* _YOUR ASSIGNMENT_: Please repeat the listing exactly, starting at its first line and stopping after the line that contains "(678, 126) = (414, 105): pink".

* _DATA SUPPLIED_:
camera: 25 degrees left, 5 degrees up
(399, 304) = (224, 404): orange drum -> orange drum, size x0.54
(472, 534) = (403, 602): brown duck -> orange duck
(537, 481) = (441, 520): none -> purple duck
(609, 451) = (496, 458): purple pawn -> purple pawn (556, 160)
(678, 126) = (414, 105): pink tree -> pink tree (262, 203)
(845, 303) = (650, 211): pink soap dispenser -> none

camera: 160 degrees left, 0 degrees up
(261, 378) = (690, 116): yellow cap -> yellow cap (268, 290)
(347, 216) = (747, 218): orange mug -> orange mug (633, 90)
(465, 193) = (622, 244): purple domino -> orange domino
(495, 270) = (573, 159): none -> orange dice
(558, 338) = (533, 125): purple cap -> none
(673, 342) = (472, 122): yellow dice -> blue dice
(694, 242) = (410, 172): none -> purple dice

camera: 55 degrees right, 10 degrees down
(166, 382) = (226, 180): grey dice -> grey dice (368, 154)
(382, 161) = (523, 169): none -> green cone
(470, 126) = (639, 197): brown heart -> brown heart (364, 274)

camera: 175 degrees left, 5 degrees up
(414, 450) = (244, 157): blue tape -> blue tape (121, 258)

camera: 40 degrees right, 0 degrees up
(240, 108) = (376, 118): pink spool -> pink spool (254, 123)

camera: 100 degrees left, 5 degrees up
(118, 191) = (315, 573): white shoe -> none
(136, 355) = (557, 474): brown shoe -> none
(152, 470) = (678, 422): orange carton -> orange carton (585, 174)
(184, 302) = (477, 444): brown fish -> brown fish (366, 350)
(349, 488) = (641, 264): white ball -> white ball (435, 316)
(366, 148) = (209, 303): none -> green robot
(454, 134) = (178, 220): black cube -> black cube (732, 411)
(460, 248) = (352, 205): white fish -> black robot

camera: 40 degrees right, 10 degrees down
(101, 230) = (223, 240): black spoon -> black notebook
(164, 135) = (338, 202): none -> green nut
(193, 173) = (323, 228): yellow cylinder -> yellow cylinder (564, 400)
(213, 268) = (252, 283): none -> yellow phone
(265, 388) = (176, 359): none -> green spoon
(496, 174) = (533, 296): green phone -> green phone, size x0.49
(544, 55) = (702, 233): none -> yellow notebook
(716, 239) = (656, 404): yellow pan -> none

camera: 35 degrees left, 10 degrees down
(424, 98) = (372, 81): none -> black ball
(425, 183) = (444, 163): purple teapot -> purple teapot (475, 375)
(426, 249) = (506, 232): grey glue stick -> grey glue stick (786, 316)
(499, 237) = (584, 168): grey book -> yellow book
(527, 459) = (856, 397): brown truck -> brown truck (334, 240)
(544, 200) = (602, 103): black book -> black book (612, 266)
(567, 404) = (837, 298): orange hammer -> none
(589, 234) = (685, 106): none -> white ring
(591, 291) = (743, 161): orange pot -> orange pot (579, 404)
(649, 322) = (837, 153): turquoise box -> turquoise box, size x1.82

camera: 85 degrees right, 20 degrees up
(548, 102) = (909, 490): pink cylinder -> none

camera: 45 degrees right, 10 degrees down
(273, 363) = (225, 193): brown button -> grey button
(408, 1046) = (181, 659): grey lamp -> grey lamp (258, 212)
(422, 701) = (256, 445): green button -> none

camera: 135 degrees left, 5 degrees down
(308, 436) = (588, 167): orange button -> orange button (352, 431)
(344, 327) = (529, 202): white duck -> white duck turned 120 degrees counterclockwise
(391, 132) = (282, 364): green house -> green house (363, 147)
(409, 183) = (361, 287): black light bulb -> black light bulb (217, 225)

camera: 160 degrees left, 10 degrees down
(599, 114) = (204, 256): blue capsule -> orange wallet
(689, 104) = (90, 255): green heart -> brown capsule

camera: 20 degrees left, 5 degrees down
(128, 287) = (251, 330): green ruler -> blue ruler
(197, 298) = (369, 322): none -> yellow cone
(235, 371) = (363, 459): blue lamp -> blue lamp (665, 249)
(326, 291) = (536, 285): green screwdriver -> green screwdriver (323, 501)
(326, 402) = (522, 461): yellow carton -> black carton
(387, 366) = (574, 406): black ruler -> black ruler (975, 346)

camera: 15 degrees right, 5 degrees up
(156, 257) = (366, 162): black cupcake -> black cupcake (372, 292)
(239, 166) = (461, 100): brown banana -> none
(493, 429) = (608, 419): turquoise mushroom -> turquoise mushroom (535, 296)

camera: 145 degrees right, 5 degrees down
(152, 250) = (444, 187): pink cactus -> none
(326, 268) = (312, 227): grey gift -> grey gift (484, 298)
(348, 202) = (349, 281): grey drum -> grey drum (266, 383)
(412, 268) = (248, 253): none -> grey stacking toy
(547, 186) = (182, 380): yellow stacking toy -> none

* _YOUR SOLUTION_:
camera: 25 degrees left, 5 degrees up
(399, 304) = (224, 404): orange drum -> orange drum, size x0.54
(472, 534) = (403, 602): brown duck -> orange duck
(537, 481) = (441, 520): none -> purple duck
(609, 451) = (496, 458): purple pawn -> purple pawn (556, 160)
(678, 126) = (414, 105): pink tree -> pink tree (262, 203)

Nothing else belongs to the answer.